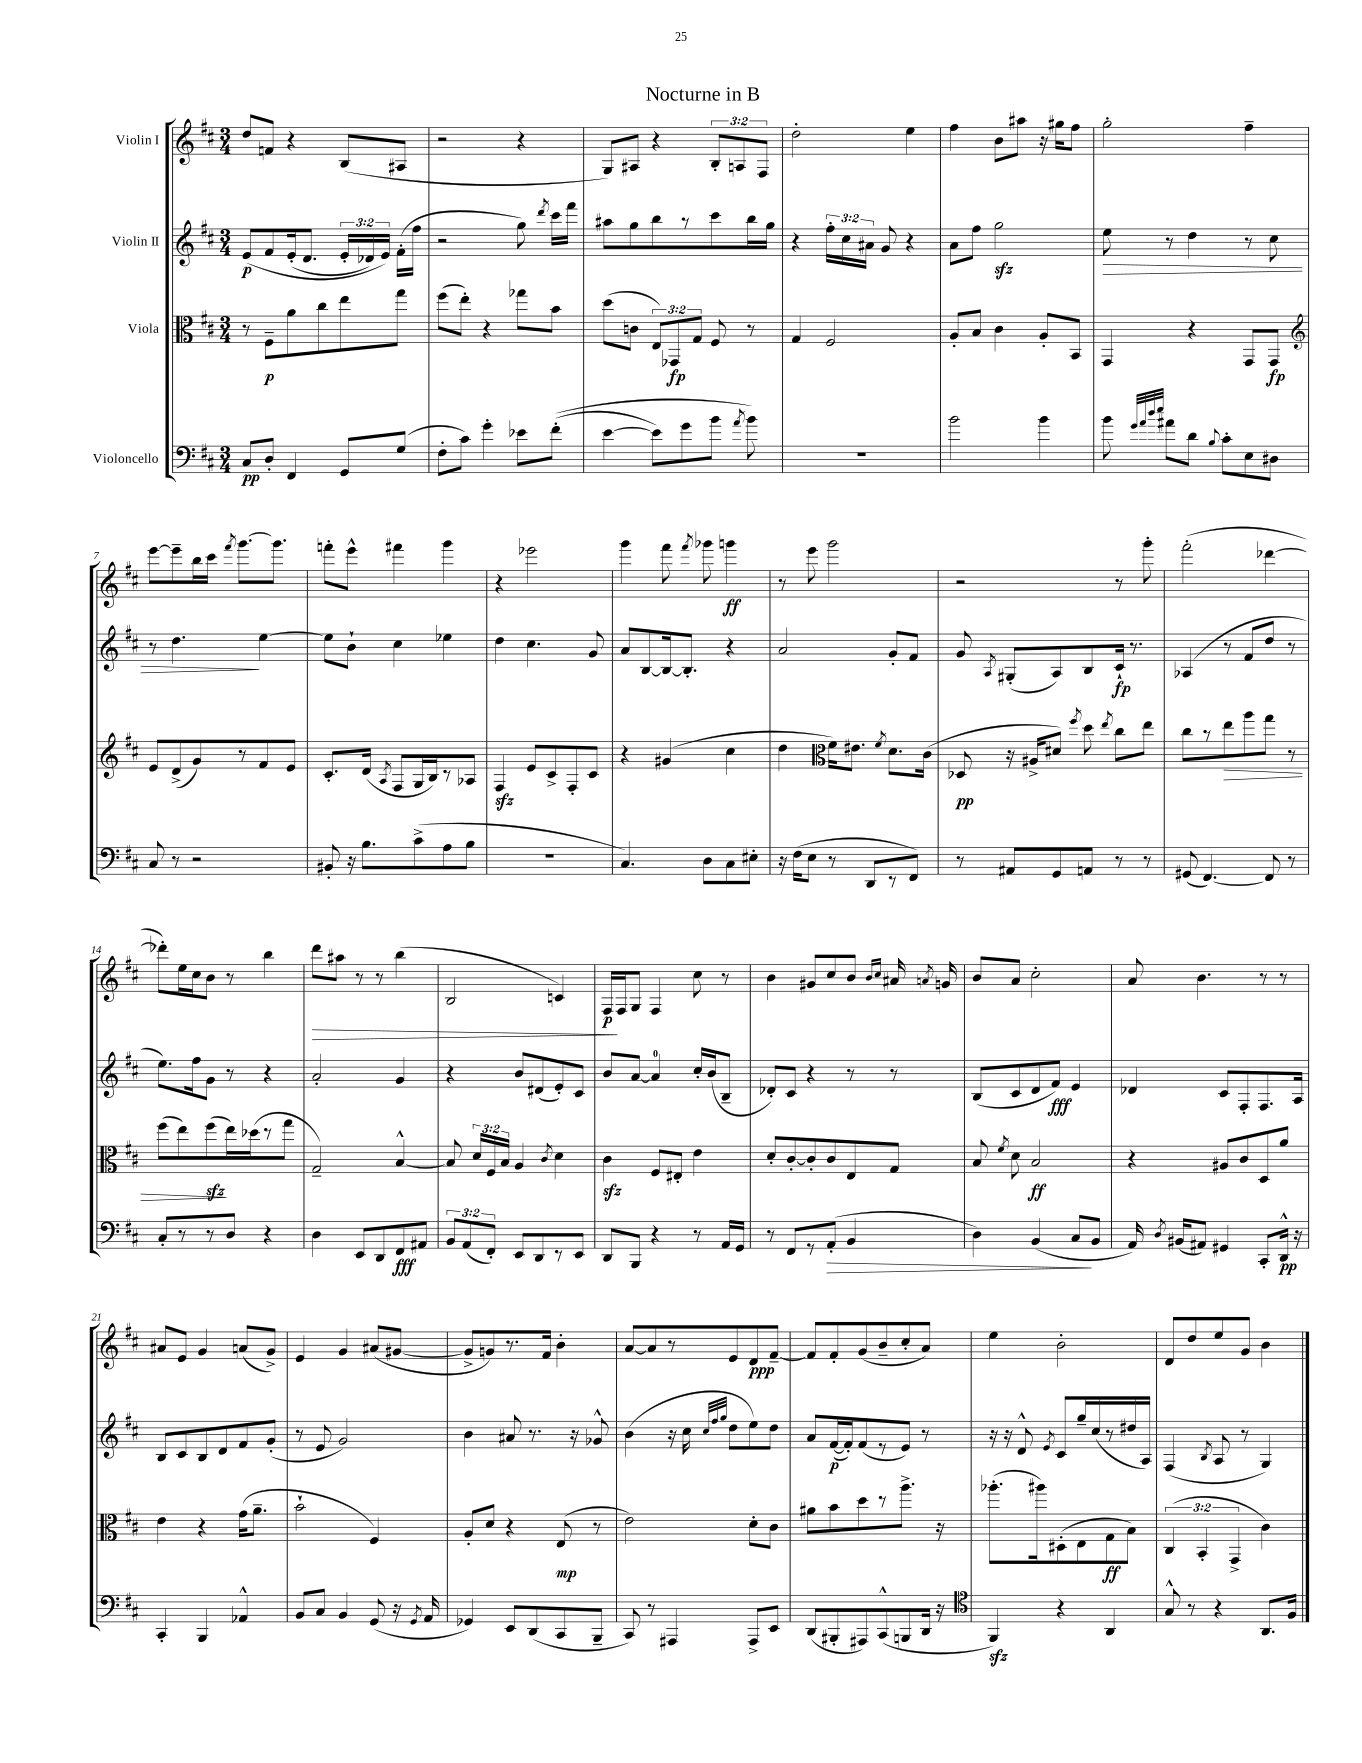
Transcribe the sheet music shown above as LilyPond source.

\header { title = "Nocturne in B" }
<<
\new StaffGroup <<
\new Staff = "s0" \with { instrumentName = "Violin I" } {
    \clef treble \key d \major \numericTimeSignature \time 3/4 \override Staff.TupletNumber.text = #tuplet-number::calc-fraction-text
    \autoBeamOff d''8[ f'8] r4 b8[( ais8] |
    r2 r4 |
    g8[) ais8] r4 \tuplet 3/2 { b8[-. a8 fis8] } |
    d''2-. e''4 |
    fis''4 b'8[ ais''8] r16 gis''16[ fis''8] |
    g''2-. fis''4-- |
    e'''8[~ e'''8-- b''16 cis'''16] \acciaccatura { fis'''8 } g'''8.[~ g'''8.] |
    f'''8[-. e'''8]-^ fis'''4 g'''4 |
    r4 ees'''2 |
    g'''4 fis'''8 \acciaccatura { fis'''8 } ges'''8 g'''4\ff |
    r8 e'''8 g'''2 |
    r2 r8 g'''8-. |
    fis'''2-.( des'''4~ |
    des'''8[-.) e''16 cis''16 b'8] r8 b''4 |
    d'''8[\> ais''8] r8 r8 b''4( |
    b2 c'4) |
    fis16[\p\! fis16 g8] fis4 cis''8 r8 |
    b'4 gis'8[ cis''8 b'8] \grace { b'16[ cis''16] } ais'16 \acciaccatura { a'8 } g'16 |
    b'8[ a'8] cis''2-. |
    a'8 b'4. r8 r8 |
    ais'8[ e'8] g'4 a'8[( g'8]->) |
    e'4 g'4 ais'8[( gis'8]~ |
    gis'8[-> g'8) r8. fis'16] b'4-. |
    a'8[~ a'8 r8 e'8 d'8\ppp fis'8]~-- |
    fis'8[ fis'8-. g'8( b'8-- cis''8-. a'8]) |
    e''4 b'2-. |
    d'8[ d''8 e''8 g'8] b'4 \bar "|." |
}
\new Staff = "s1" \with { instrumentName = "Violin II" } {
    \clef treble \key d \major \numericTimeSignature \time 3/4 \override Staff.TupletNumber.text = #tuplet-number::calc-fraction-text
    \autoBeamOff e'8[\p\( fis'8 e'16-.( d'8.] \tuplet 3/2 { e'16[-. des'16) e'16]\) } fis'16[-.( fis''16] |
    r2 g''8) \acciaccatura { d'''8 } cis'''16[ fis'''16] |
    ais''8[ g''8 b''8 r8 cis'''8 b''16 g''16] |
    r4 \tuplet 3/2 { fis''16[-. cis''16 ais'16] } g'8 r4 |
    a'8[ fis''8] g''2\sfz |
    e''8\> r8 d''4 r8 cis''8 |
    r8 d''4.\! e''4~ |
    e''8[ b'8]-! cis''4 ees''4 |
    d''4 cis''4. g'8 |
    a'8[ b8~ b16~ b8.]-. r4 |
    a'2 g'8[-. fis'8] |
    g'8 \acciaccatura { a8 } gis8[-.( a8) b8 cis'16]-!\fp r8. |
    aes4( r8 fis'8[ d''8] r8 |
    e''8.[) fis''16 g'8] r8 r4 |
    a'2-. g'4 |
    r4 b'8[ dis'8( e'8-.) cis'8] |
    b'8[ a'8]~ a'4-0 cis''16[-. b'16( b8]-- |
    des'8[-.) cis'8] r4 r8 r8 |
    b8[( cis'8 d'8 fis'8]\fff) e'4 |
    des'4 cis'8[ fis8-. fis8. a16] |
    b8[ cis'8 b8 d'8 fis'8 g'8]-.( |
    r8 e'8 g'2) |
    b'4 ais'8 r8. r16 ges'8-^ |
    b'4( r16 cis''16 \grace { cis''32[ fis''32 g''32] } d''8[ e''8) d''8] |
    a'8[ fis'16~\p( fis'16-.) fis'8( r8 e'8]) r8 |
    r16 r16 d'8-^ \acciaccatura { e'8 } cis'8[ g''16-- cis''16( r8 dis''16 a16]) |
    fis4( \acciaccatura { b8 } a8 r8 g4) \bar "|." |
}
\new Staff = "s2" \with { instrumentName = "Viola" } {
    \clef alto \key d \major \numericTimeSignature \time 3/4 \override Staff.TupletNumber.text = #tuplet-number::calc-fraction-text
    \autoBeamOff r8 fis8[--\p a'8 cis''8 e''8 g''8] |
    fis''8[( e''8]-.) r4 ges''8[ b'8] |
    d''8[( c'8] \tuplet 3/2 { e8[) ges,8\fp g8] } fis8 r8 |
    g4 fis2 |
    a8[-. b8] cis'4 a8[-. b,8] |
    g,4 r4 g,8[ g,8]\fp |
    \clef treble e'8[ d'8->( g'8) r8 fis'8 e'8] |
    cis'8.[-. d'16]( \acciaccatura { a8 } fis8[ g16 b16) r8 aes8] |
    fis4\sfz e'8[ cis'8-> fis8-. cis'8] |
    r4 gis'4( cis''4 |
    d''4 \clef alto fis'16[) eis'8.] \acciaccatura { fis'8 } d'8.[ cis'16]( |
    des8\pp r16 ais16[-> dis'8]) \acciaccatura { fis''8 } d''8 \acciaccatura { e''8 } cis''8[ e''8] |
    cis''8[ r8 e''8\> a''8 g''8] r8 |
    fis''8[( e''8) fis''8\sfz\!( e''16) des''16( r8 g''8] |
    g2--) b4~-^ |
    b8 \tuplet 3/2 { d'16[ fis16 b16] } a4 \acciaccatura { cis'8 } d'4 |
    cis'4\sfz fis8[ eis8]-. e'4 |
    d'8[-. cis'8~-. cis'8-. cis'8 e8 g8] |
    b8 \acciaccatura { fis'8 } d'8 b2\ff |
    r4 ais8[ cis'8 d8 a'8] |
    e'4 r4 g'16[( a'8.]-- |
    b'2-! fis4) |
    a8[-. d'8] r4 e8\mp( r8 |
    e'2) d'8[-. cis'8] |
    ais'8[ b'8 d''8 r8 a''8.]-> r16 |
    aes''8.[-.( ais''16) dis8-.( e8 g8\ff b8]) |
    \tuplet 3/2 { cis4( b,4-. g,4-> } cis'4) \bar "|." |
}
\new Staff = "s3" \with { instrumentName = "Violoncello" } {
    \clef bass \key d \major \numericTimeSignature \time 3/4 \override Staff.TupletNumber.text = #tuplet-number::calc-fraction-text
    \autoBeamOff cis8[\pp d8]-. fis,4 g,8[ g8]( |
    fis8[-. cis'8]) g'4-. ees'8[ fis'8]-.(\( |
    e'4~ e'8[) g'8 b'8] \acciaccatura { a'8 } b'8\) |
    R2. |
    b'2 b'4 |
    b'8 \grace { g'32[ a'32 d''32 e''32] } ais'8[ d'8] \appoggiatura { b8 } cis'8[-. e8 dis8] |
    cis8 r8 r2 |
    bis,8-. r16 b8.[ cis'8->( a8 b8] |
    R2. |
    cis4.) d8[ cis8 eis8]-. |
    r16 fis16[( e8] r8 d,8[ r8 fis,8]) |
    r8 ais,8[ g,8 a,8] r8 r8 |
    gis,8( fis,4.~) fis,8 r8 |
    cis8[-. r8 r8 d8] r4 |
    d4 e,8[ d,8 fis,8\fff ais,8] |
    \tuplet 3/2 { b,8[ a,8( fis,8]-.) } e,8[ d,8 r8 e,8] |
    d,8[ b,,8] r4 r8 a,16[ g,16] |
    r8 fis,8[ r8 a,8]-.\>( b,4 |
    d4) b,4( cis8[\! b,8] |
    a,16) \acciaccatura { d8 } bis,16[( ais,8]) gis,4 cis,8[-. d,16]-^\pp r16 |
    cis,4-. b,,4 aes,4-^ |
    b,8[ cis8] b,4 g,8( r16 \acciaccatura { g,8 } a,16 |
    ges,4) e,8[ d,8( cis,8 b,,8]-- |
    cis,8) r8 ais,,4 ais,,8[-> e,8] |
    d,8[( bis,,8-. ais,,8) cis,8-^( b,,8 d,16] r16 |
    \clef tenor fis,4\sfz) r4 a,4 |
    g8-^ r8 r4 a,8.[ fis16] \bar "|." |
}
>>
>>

--

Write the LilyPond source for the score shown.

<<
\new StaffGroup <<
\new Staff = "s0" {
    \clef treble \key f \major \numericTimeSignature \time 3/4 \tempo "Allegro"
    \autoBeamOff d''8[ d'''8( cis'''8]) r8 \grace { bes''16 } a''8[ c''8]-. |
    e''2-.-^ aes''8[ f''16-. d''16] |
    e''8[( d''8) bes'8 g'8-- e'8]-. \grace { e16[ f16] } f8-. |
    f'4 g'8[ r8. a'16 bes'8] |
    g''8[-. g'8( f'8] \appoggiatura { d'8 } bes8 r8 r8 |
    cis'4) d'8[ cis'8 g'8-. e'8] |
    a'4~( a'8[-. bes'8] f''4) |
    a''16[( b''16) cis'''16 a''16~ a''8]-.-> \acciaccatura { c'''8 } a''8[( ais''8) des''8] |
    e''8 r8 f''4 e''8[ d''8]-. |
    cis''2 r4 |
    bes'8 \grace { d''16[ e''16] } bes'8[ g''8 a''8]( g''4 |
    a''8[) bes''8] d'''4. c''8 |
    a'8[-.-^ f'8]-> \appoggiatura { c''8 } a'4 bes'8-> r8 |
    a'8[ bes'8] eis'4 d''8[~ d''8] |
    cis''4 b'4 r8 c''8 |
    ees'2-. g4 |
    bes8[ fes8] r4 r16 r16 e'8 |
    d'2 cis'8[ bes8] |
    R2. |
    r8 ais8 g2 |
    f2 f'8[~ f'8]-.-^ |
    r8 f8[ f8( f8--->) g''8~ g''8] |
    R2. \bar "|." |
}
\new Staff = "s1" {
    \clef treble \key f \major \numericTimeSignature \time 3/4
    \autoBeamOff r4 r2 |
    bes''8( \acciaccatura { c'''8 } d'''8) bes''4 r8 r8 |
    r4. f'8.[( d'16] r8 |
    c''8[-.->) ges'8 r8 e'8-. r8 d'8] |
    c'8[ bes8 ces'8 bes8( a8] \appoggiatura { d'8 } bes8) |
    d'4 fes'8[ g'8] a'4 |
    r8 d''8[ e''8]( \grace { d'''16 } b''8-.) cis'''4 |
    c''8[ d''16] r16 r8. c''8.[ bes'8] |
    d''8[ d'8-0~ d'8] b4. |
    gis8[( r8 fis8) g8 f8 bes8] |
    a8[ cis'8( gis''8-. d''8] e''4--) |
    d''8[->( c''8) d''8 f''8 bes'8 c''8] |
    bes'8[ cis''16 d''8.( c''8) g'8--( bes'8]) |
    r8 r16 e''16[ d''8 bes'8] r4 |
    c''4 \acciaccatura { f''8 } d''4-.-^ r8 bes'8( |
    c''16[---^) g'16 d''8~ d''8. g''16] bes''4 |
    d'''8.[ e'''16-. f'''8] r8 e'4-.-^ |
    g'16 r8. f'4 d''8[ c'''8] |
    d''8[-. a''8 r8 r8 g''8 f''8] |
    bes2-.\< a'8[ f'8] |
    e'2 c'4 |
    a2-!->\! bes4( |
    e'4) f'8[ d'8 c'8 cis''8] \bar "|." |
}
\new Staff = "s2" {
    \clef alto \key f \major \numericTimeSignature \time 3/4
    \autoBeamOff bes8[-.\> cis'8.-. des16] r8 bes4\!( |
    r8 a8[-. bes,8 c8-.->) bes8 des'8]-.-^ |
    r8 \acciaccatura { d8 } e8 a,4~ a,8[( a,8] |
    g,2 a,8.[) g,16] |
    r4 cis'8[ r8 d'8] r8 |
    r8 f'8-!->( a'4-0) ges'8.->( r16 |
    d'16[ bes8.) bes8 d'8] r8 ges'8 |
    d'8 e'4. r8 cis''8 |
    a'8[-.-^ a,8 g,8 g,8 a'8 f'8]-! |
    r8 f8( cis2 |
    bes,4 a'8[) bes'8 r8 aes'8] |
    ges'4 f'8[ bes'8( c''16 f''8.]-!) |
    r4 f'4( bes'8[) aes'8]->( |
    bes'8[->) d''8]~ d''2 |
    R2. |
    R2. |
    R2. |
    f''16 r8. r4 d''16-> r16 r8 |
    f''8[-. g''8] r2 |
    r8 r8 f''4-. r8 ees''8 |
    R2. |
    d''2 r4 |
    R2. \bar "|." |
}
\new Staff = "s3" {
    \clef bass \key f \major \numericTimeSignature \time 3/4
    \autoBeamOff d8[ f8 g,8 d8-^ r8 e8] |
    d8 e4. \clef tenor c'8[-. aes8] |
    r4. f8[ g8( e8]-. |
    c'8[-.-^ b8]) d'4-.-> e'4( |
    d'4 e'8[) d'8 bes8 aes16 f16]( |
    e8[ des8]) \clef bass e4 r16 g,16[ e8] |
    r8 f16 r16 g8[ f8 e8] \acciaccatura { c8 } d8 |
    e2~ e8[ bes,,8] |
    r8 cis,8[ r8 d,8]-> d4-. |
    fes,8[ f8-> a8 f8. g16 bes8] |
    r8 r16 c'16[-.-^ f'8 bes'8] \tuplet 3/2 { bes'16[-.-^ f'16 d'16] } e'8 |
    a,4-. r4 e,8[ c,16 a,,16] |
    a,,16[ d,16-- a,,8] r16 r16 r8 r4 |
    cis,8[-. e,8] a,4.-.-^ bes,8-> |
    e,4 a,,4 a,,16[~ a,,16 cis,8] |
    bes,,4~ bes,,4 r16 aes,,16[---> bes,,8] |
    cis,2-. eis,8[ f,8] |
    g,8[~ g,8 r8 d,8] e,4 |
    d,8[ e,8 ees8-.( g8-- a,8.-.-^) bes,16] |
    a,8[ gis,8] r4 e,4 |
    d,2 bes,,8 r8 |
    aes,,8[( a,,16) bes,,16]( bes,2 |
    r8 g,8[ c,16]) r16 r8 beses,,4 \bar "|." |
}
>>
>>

Task statement:
Which lines above contain the string "appoggiatura"? Copy each of them in full.

Problem solution:
    b'8 \grace { g'32[ a'32 d''32 e''32] } ais'8[ d'8] \appoggiatura { b8 } cis'8[-. e8 dis8] |
    g''8[-. g'8( f'8] \appoggiatura { d'8 } bes8 r8 r8 |
    a'8[-.-^ f'8]-> \appoggiatura { c''8 } a'4 bes'8-> r8 |
    c'8[ bes8 ces'8 bes8( a8] \appoggiatura { d'8 } bes8) |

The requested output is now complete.